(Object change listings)
....

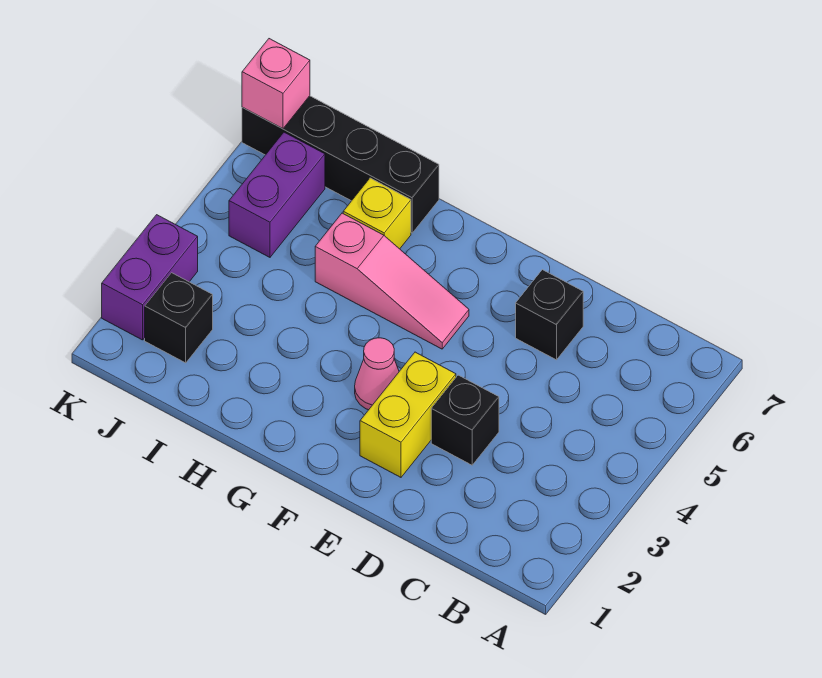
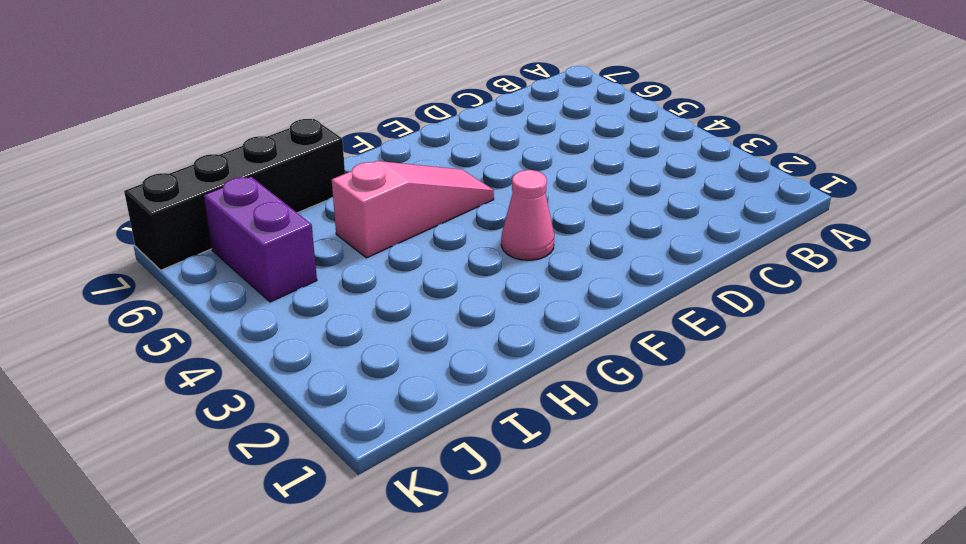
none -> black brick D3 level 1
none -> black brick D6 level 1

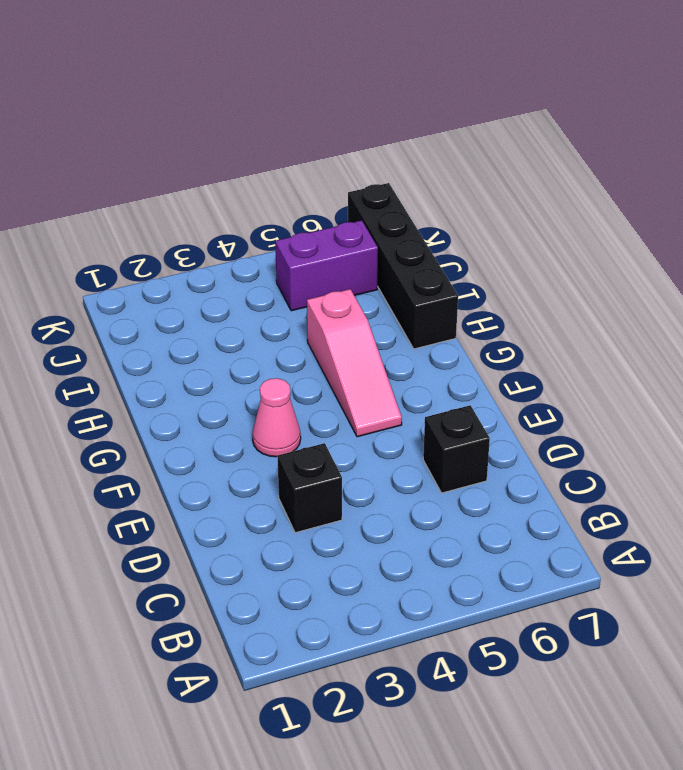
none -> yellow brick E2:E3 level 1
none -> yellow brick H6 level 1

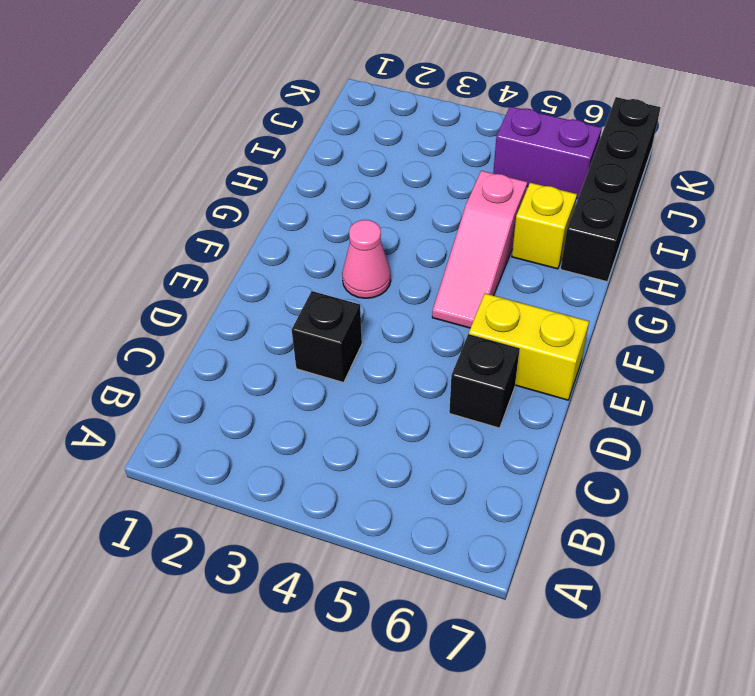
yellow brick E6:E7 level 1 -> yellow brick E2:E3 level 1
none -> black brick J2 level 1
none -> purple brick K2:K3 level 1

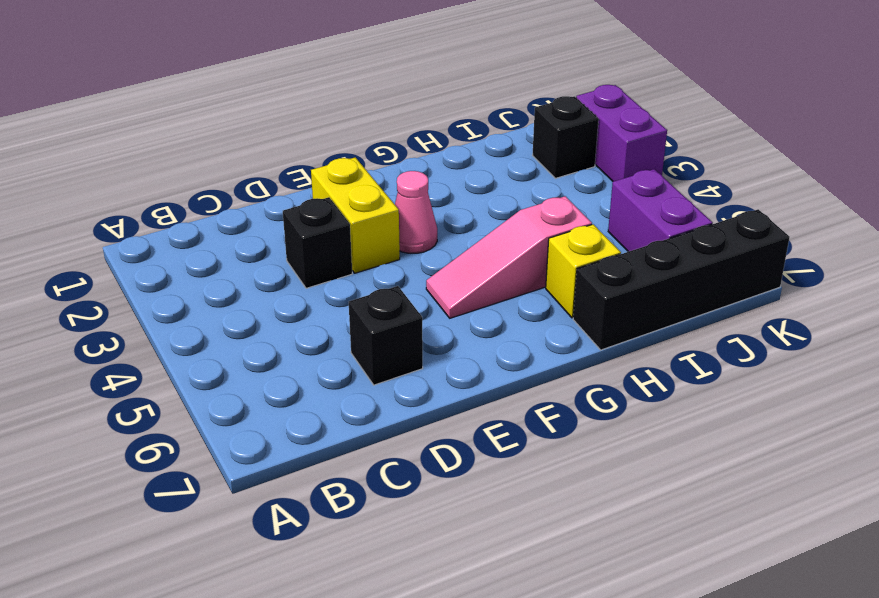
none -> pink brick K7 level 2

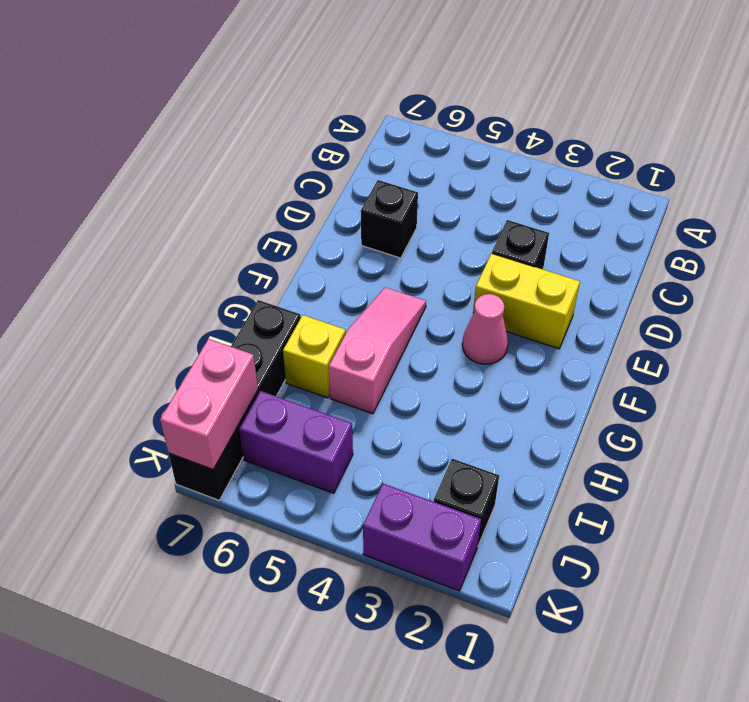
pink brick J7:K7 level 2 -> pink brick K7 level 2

....

(WHAT YOU ARE ASKED TO DO)
No pictures should appear in the copy. Reproduce exactly the lines from the line containing "none -> black brick D6 level 1" through the last line of the data, inclusive.

(ANSWER FOR THE TASK)
none -> black brick D6 level 1

none -> yellow brick E2:E3 level 1
none -> yellow brick H6 level 1

yellow brick E6:E7 level 1 -> yellow brick E2:E3 level 1
none -> black brick J2 level 1
none -> purple brick K2:K3 level 1

none -> pink brick K7 level 2

pink brick J7:K7 level 2 -> pink brick K7 level 2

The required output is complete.